┌──

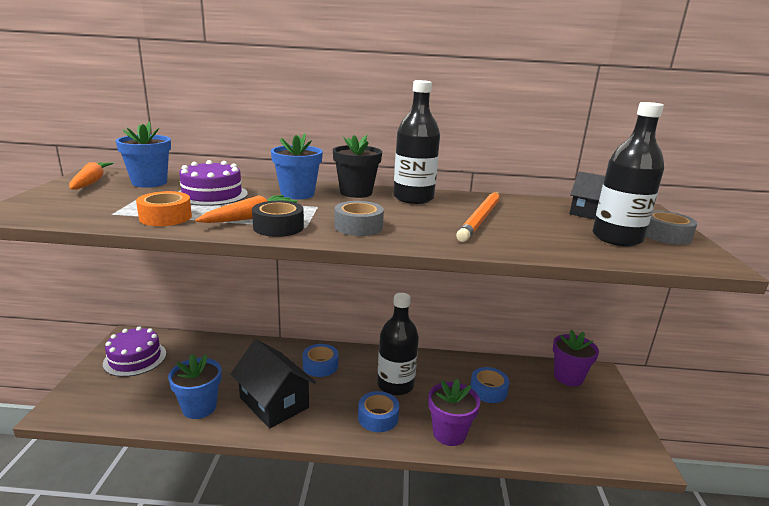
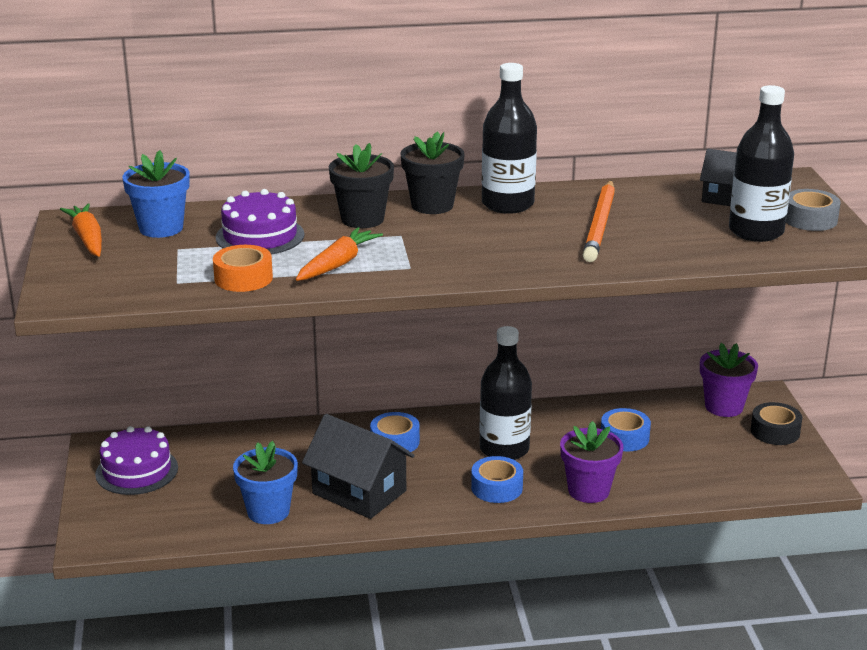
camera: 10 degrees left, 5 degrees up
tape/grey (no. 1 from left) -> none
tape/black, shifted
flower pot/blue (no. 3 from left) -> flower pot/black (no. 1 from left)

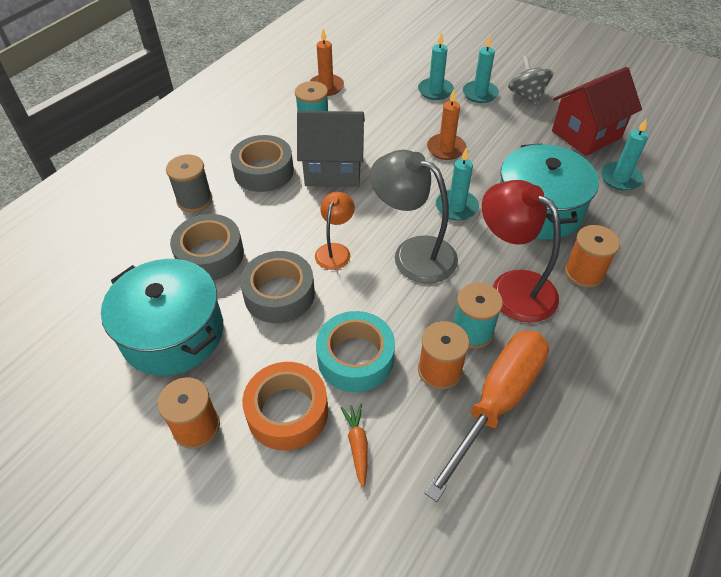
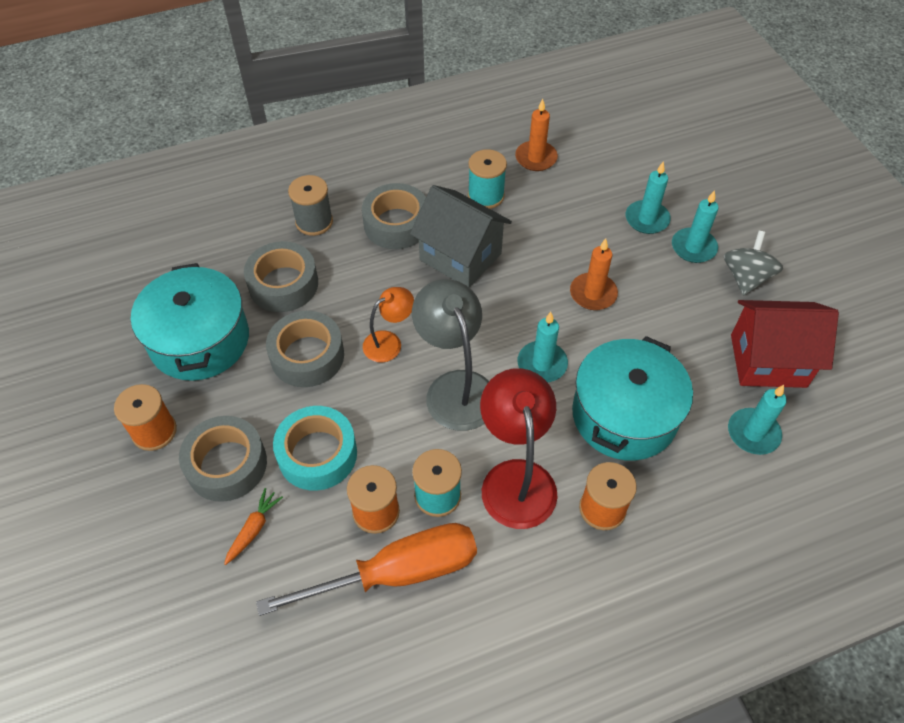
camera: 35 degrees right, 5 degrees up
tape/orange -> tape/grey (no. 1 from left)

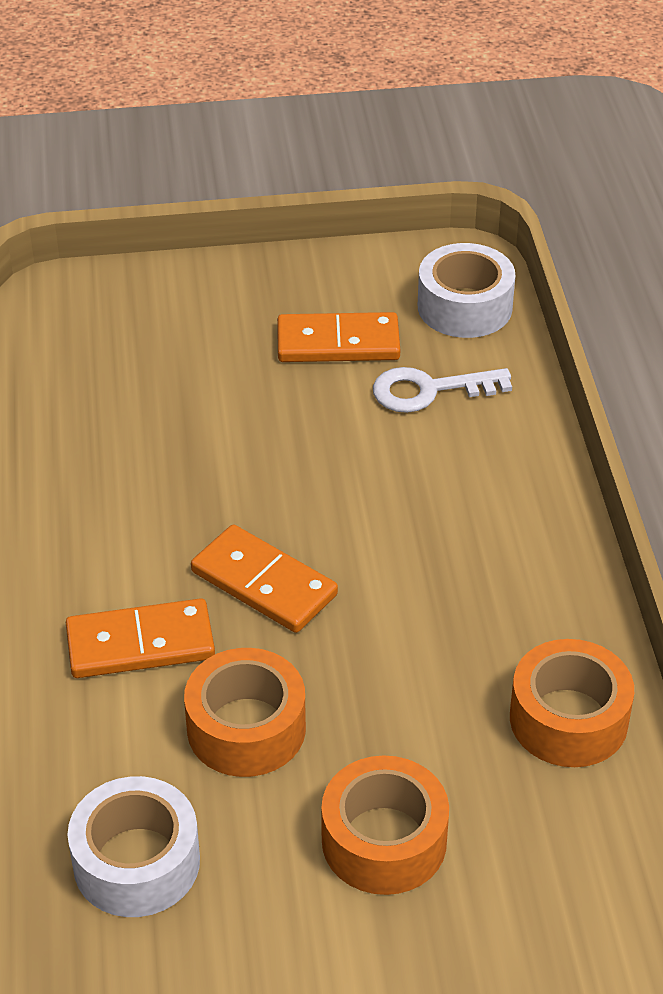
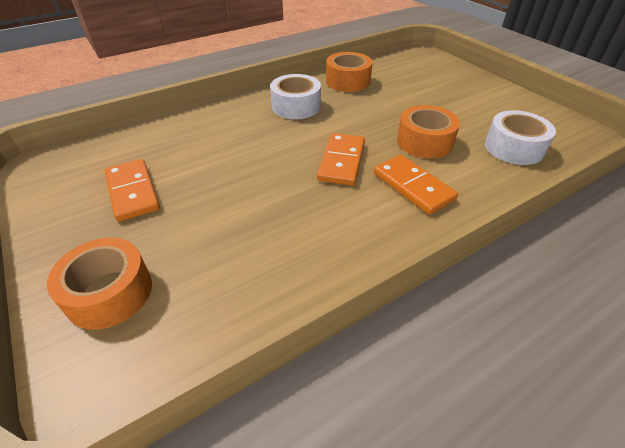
camera: 115 degrees left, 0 degrees up
key/white -> none
tape/orange (no. 2 from left in the first image) -> tape/orange (no. 1 from left), shifted
tape/white (no. 2 from left in the first image) -> tape/white (no. 1 from left), shifted

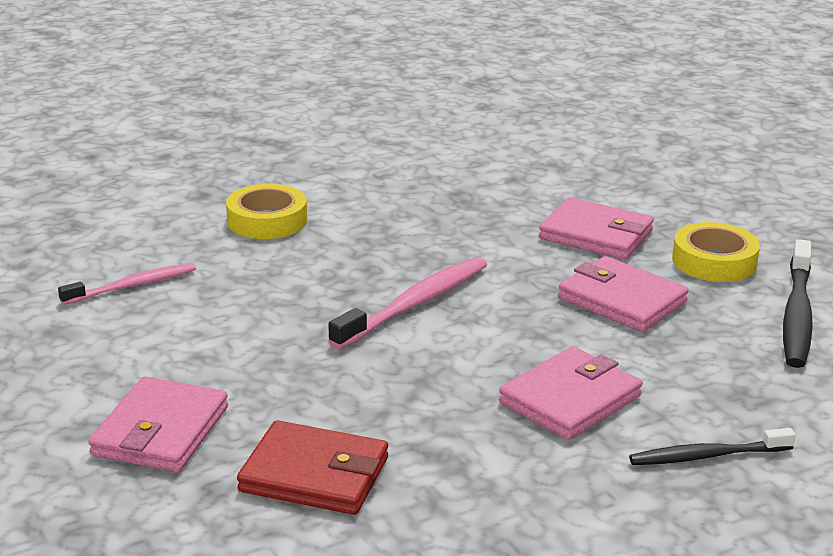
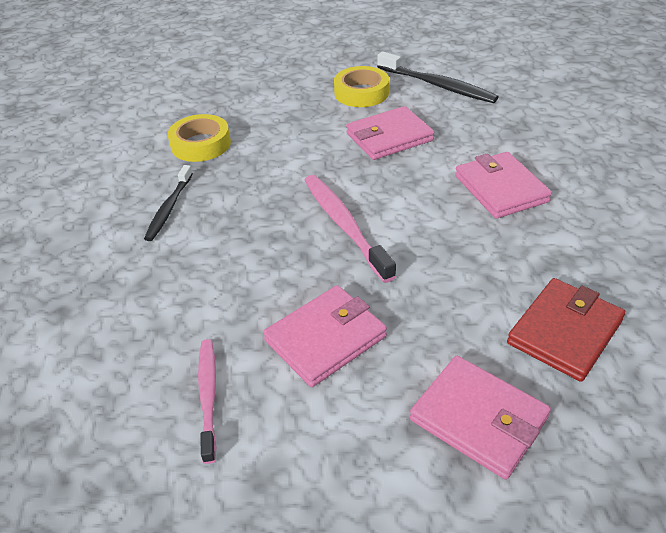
camera: 65 degrees left, 15 degrees up
tape/yellow (no. 1 from left), shifted
wallet/pink (no. 3 from left in the first image) -> wallet/pink (no. 1 from left), shifted
toothbrush/black (no. 1 from left), shifted

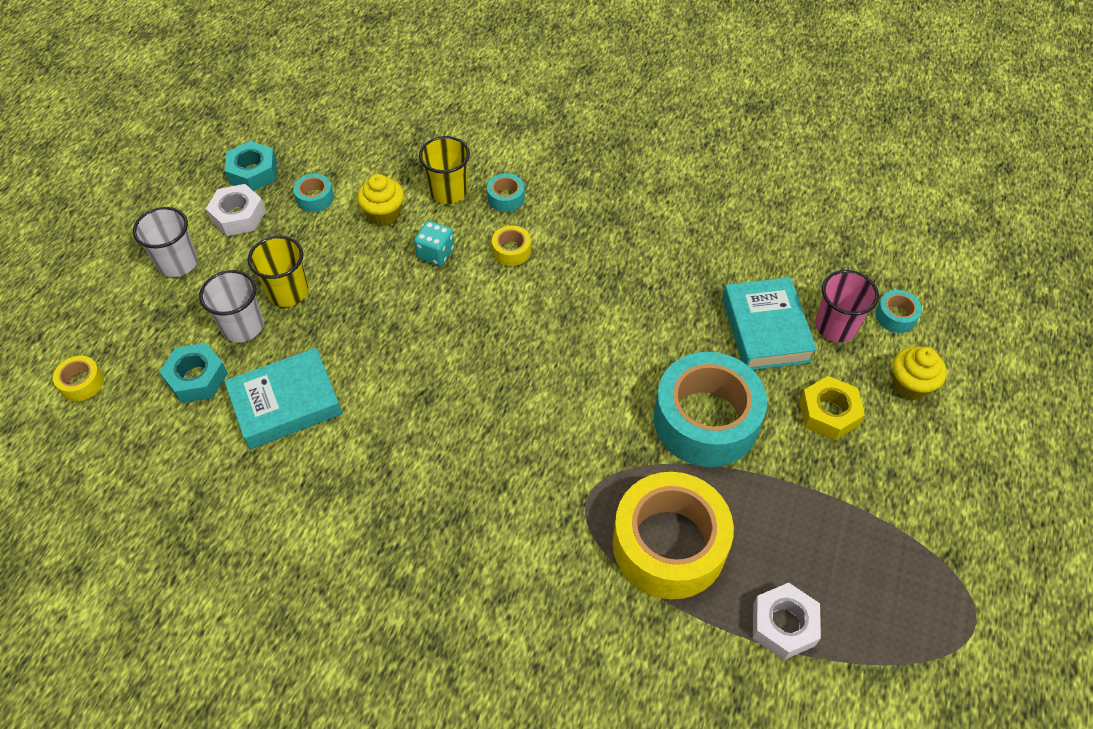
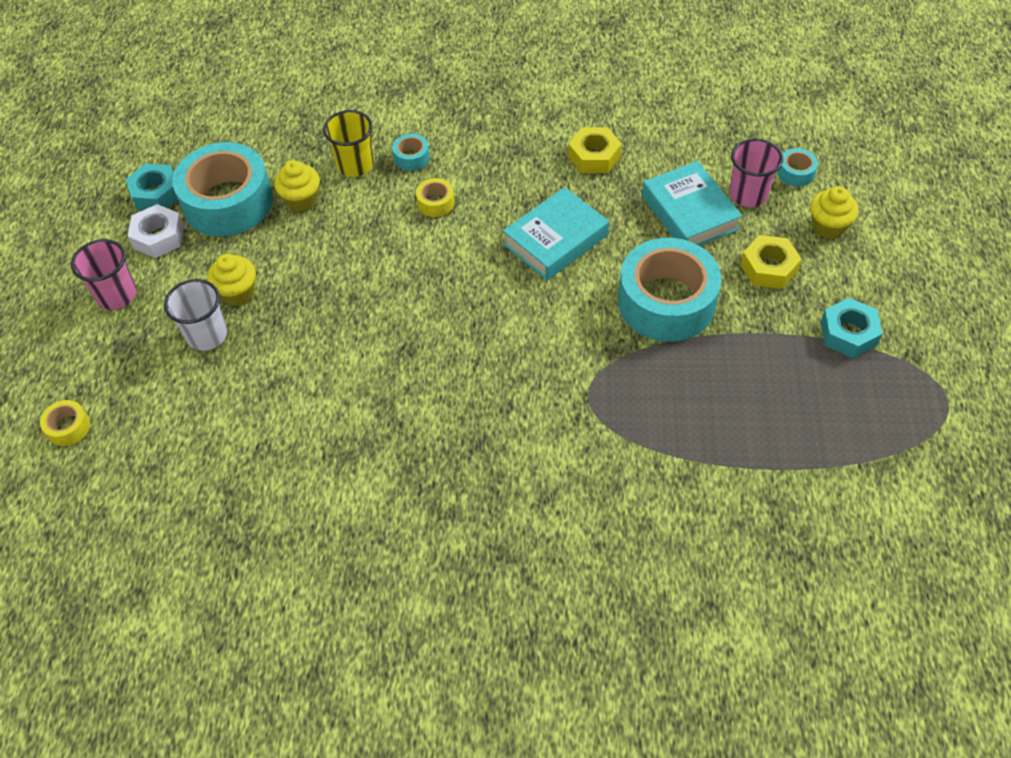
camera: 15 degrees left, 0 degrees up
dice/turquoise -> none
tape/yellow (no. 3 from left) -> none
nut/white (no. 2 from left) -> none
none -> nut/yellow (no. 1 from left)
nut/turquoise (no. 1 from left in the first image) -> nut/turquoise (no. 2 from left), shifted
book/turquoise (no. 1 from left), shifted
cup/yellow (no. 1 from left) -> cupcake/yellow (no. 1 from left)
cup/white (no. 1 from left) -> cup/pink (no. 1 from left)
tape/turquoise (no. 1 from left), x2.43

└──

**Goal of the exercise**
Skipping every picture, transcribe exactly the lines above from the one containing "toothbrush/black (no. 1 from left), shifted" through the one containing "none -> nut/yellow (no. 1 from left)", both included.

**Output**
toothbrush/black (no. 1 from left), shifted

camera: 15 degrees left, 0 degrees up
dice/turquoise -> none
tape/yellow (no. 3 from left) -> none
nut/white (no. 2 from left) -> none
none -> nut/yellow (no. 1 from left)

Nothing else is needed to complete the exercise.